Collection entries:
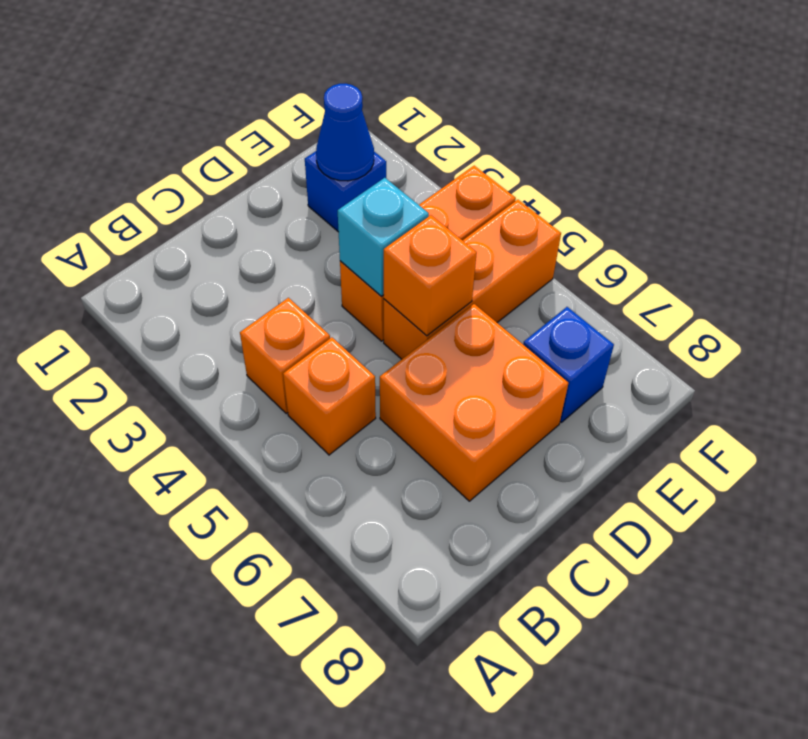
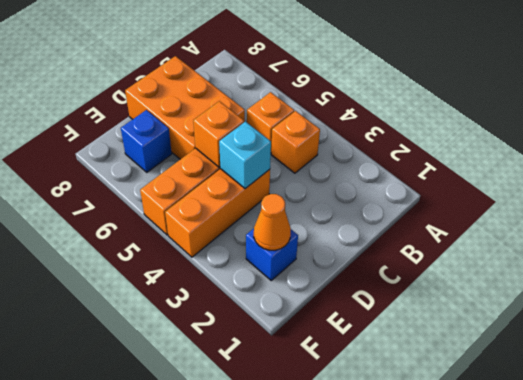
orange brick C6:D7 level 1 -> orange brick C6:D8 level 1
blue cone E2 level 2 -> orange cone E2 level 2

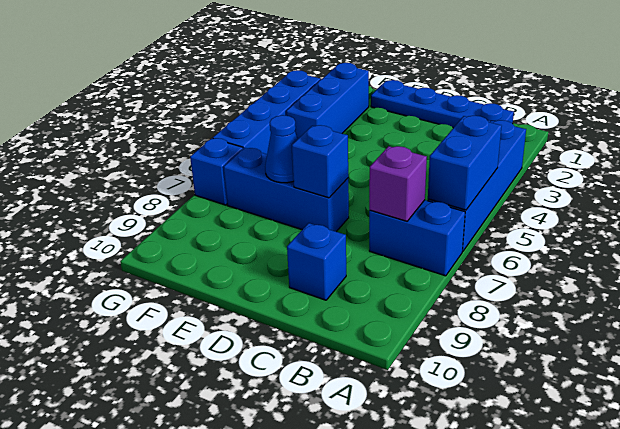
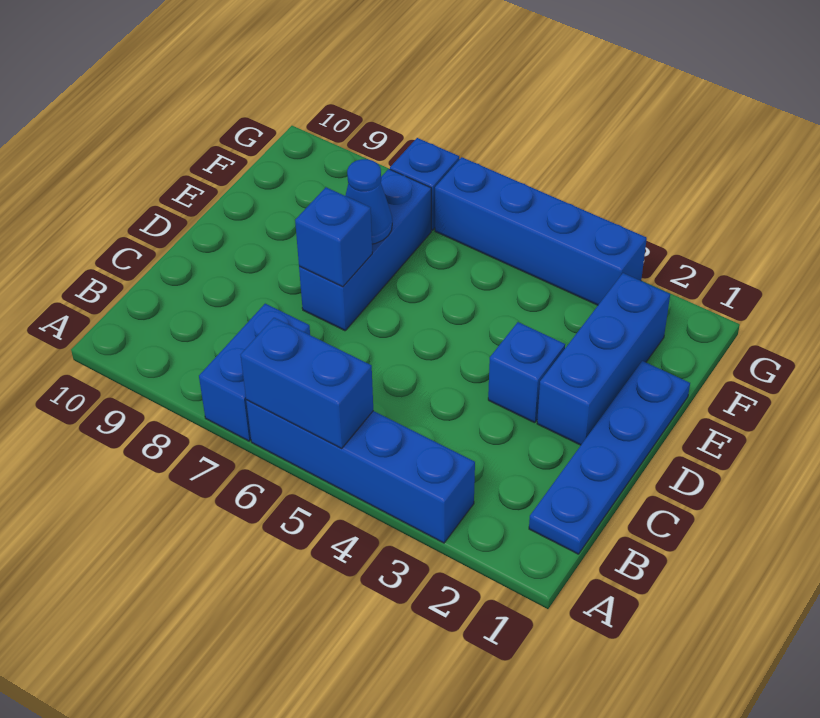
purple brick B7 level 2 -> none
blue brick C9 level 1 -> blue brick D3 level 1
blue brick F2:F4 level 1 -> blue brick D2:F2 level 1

TASK: The entries above are to be returned exactly, without their pictures.

TASK SOLUTION:
orange brick C6:D7 level 1 -> orange brick C6:D8 level 1
blue cone E2 level 2 -> orange cone E2 level 2

purple brick B7 level 2 -> none
blue brick C9 level 1 -> blue brick D3 level 1
blue brick F2:F4 level 1 -> blue brick D2:F2 level 1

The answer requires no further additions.